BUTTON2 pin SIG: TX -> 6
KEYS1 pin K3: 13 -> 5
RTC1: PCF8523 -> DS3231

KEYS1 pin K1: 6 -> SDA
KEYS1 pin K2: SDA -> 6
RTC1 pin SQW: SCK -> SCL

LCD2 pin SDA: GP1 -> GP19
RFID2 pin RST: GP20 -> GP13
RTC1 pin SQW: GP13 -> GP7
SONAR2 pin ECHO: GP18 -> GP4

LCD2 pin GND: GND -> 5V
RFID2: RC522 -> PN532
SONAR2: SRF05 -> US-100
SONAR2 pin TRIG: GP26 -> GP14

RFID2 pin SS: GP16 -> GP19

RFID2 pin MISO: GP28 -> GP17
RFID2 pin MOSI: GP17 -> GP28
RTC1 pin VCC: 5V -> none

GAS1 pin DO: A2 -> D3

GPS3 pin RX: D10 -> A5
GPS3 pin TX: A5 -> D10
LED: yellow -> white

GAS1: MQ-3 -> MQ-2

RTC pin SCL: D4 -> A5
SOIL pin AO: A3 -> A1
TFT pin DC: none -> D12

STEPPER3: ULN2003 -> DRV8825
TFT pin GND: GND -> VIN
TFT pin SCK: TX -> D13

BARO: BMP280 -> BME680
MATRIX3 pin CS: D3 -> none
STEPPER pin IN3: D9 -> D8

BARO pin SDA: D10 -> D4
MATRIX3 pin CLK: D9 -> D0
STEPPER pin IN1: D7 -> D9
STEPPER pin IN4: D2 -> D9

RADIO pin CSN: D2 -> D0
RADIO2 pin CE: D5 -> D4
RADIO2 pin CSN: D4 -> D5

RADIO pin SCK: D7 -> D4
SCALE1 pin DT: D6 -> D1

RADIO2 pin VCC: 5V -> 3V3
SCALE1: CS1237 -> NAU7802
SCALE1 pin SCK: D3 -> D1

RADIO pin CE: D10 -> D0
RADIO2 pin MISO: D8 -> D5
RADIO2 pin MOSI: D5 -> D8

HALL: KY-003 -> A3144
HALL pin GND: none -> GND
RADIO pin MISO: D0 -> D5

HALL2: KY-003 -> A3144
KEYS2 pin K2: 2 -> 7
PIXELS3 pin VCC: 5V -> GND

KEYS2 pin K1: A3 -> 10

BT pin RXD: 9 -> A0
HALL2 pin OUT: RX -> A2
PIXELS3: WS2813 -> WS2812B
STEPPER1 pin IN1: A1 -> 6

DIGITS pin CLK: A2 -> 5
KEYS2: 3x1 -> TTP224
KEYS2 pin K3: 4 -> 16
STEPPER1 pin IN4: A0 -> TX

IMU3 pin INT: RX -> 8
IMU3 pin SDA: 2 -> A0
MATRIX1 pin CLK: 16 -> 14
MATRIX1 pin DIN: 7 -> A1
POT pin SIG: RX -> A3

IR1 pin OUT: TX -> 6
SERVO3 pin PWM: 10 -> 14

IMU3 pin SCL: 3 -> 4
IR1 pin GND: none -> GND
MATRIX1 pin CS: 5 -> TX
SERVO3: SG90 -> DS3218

▶ Exercise goal
The answer should consist only of the lines from the one with "IR1 pin GND: none -> GND" to the final line of the records above, retyped word for word.

▶ Answer section
IR1 pin GND: none -> GND
MATRIX1 pin CS: 5 -> TX
SERVO3: SG90 -> DS3218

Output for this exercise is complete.